■ SOURCE INFORMATION
BEGIN

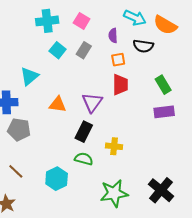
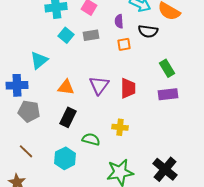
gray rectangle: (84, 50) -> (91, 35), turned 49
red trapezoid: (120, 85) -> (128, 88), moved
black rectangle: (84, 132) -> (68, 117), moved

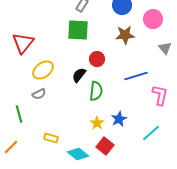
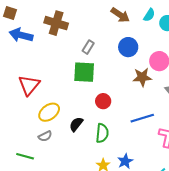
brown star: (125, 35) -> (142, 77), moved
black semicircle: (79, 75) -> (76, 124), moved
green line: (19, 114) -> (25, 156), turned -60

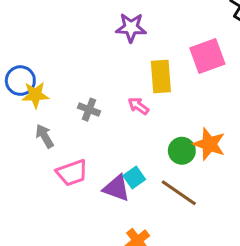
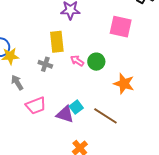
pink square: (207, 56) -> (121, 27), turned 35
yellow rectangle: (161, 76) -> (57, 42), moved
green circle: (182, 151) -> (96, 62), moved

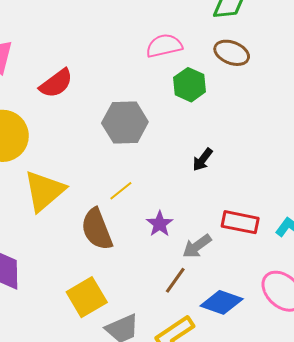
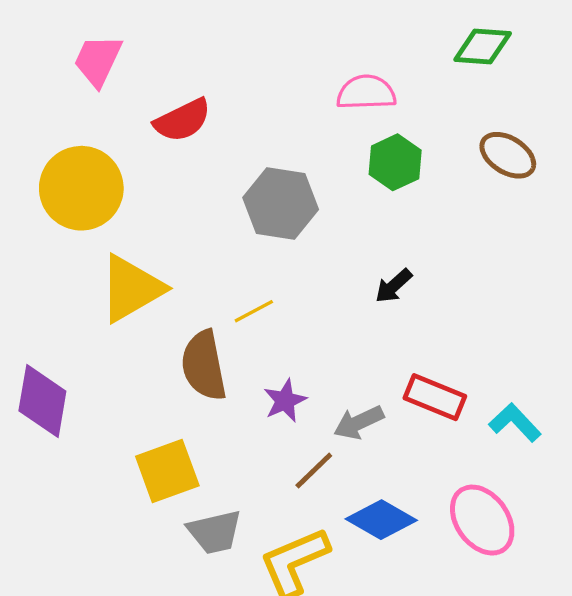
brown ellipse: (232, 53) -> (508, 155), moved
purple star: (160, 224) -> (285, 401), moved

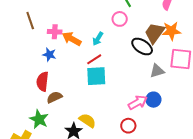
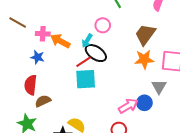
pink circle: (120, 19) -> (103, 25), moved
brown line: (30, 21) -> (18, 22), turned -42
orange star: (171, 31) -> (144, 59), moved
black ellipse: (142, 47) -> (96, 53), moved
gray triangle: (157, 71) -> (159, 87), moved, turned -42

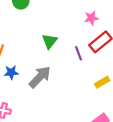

END
BEGIN

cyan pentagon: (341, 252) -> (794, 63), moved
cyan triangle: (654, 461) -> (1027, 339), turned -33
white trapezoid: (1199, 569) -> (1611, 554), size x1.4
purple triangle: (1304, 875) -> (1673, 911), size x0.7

END

■ EXERCISE BRIEF
Return, exactly as they stand, the lines above from the one with "purple star: (160, 224) -> (285, 401), moved" to the one with "gray triangle: (157, 71)", omitting any pictures among them.

■ RESPONSE AREA
purple star: (160, 224) -> (285, 401), moved

pink circle: (120, 19) -> (103, 25), moved
brown line: (30, 21) -> (18, 22), turned -42
orange star: (171, 31) -> (144, 59), moved
black ellipse: (142, 47) -> (96, 53), moved
gray triangle: (157, 71) -> (159, 87), moved, turned -42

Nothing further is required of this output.